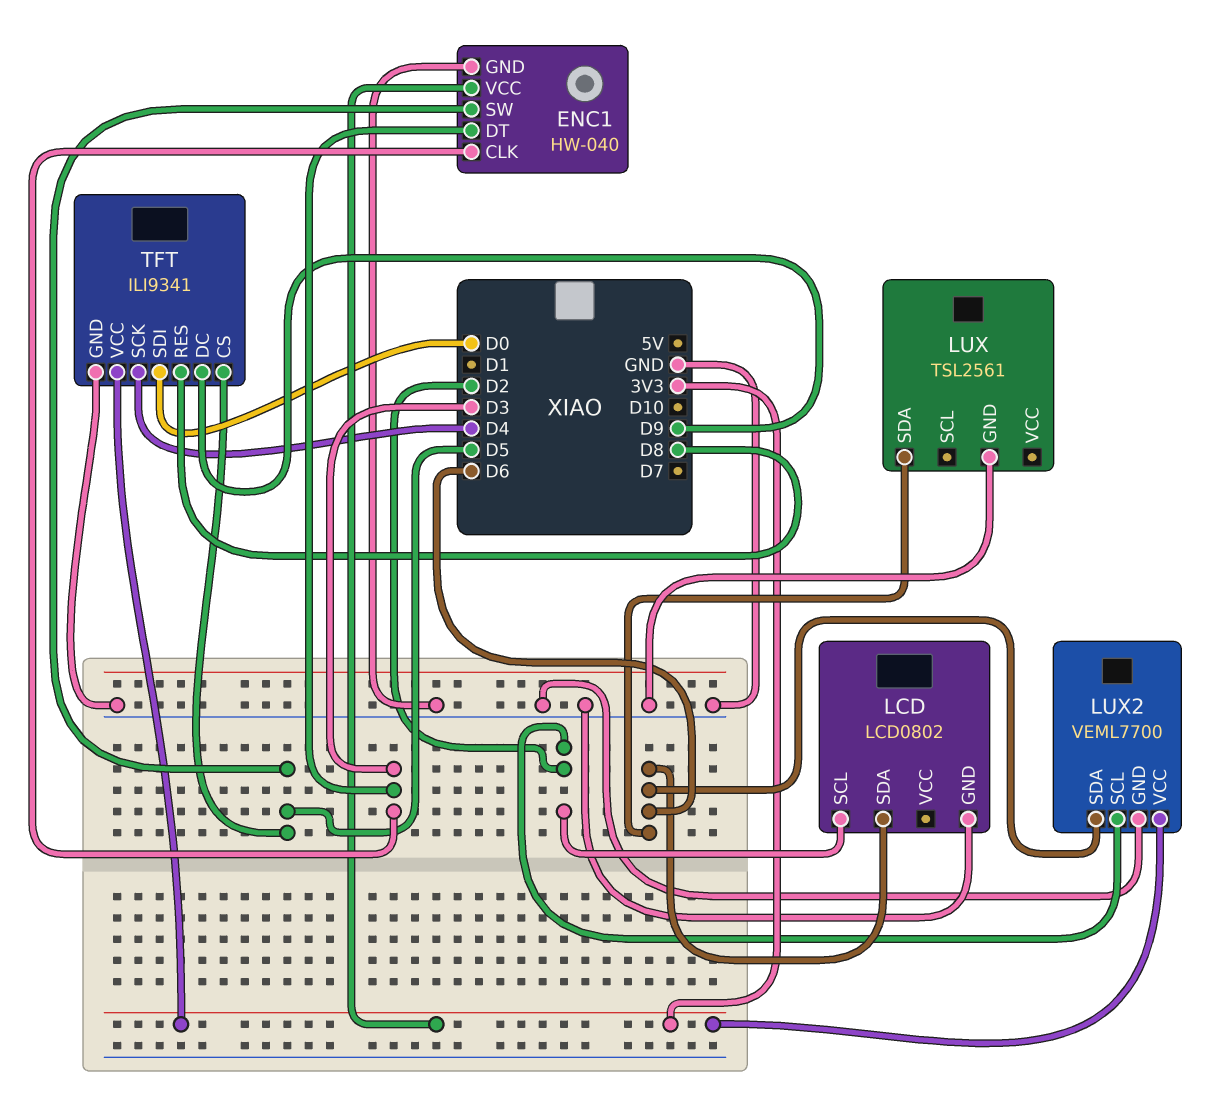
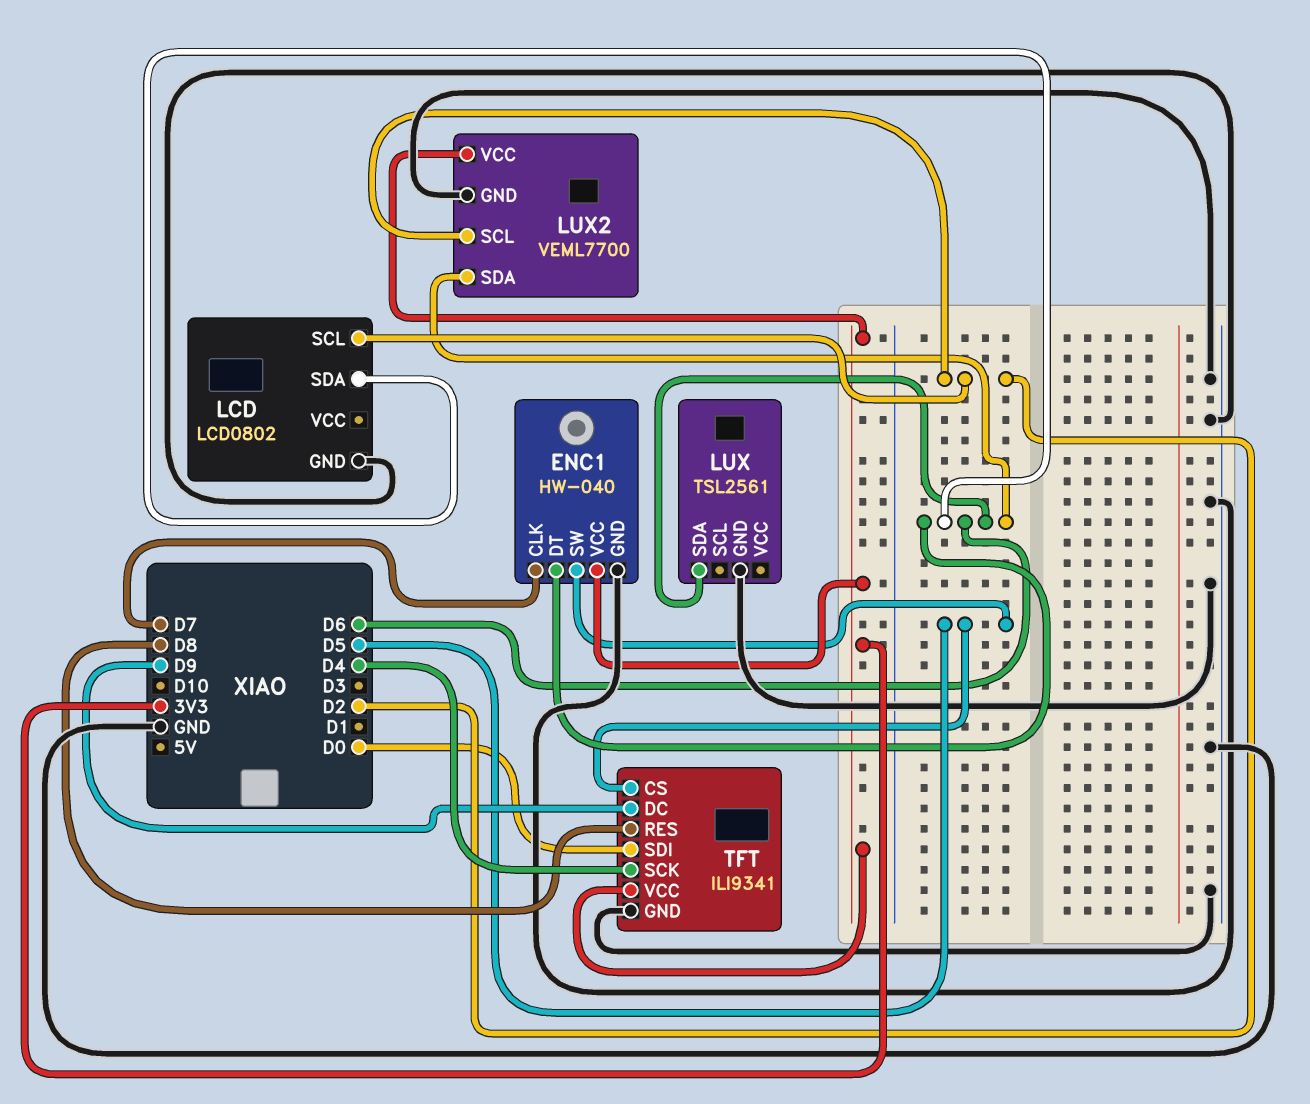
ENC1 pin CLK: D3 -> D7
ENC1 pin DT: D3 -> D6

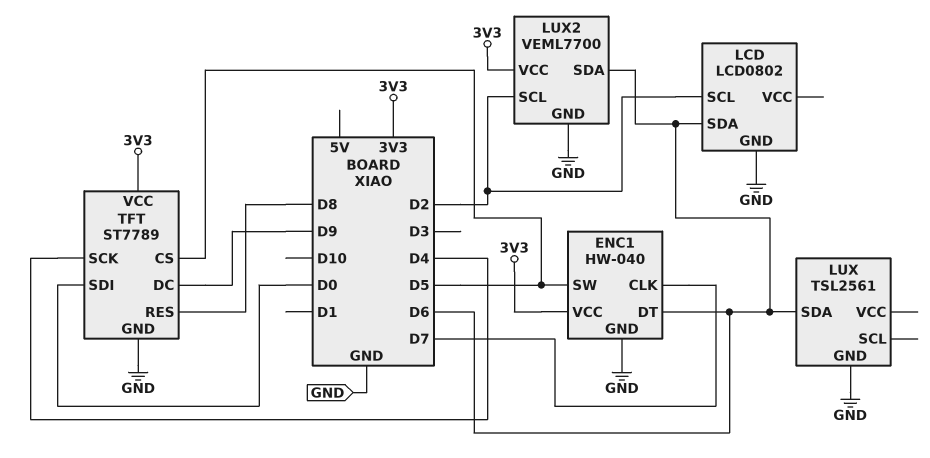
TFT: ILI9341 -> ST7789

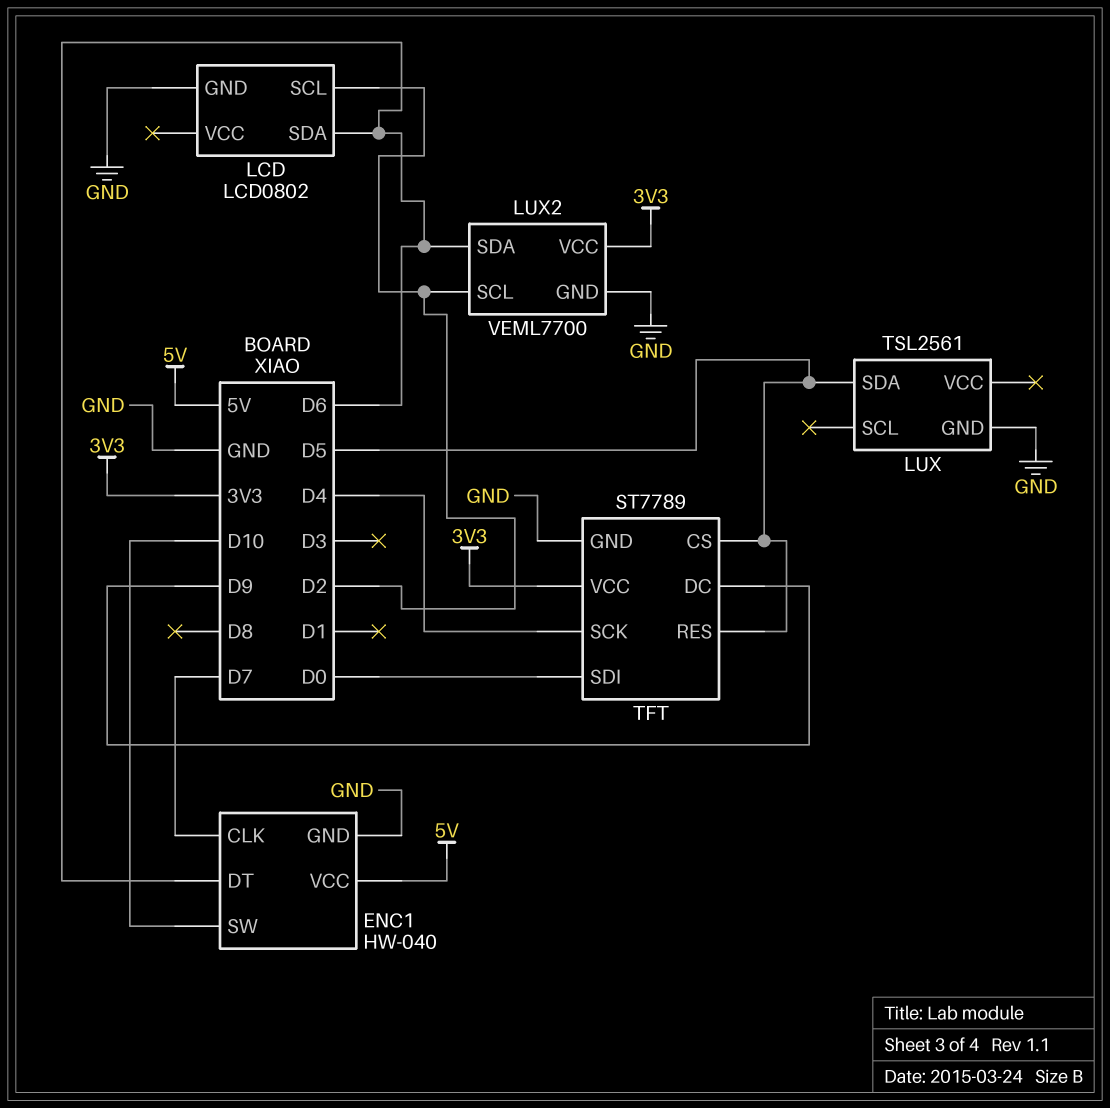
ENC1 pin SW: D5 -> D10
ENC1 pin VCC: 3V3 -> 5V
LUX pin SDA: D6 -> D5
TFT pin RES: D8 -> D5

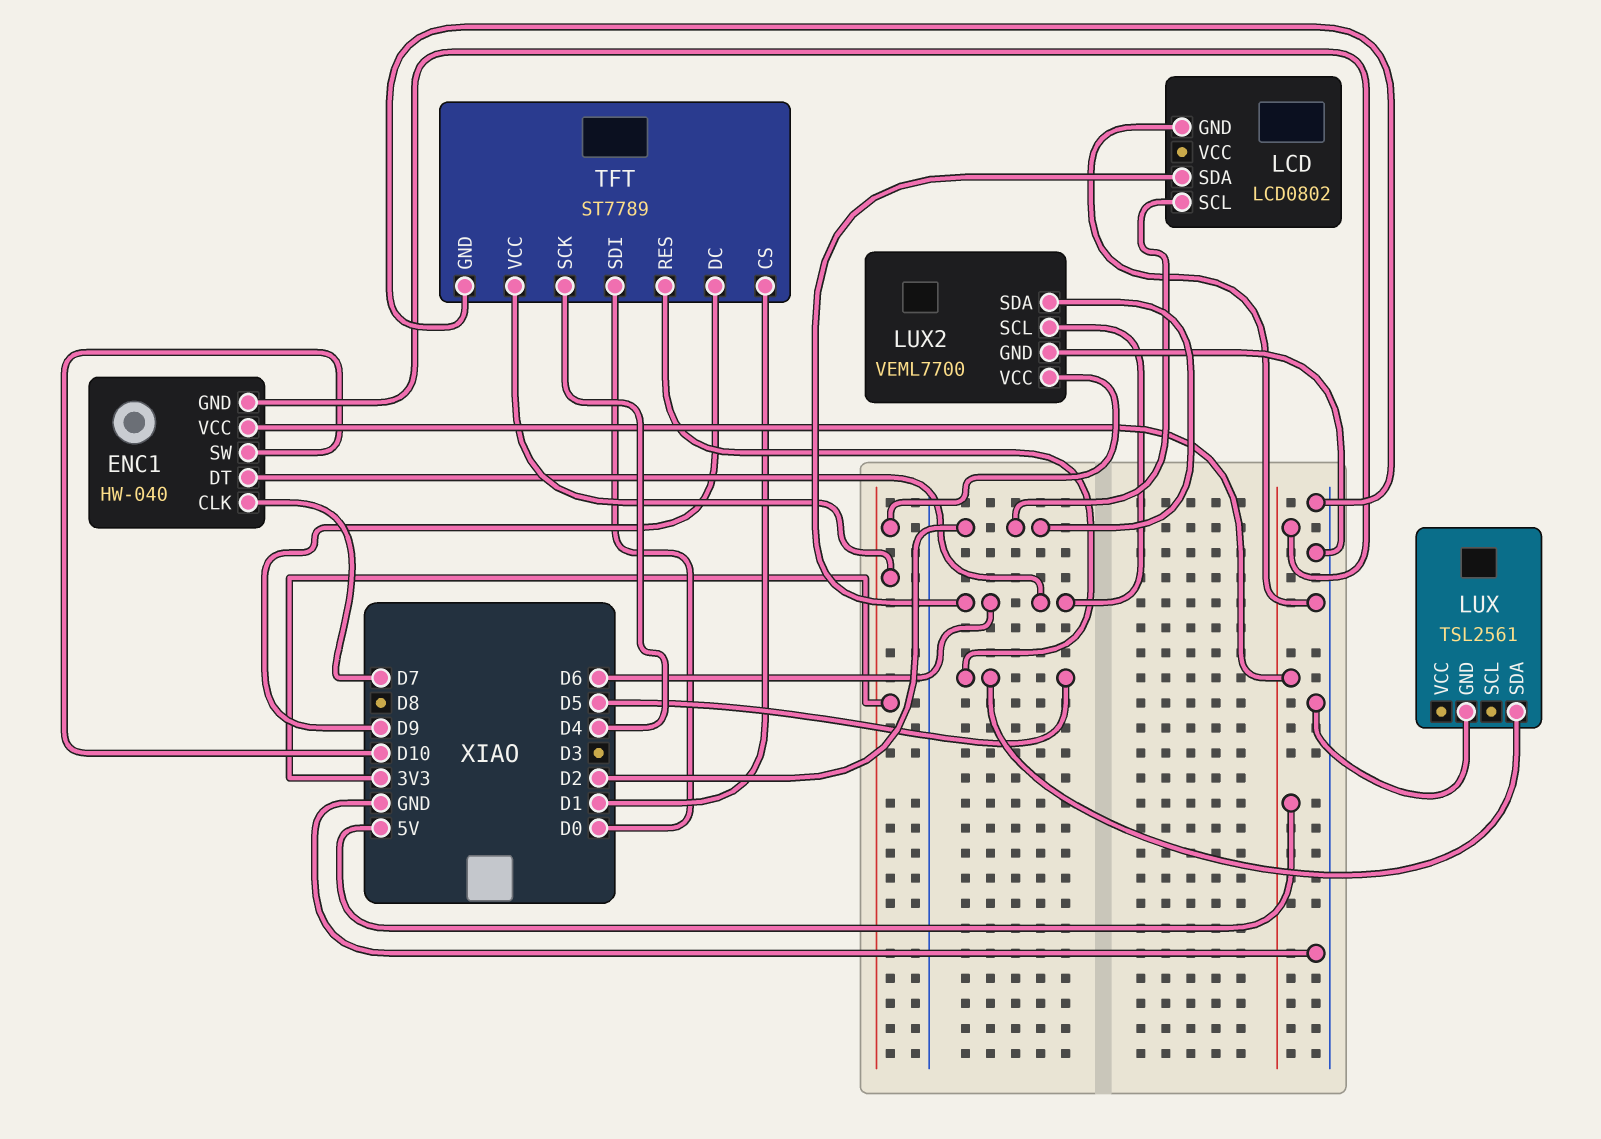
ENC1 pin GND: GND -> 5V
LUX2 pin SCL: D2 -> D6
LUX2 pin SDA: D6 -> D2
TFT pin CS: D5 -> D1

# Exercise aim
Restate each line of the material word for word, skipping any picture.

# Finished task
ENC1 pin CLK: D3 -> D7
ENC1 pin DT: D3 -> D6

TFT: ILI9341 -> ST7789

ENC1 pin SW: D5 -> D10
ENC1 pin VCC: 3V3 -> 5V
LUX pin SDA: D6 -> D5
TFT pin RES: D8 -> D5

ENC1 pin GND: GND -> 5V
LUX2 pin SCL: D2 -> D6
LUX2 pin SDA: D6 -> D2
TFT pin CS: D5 -> D1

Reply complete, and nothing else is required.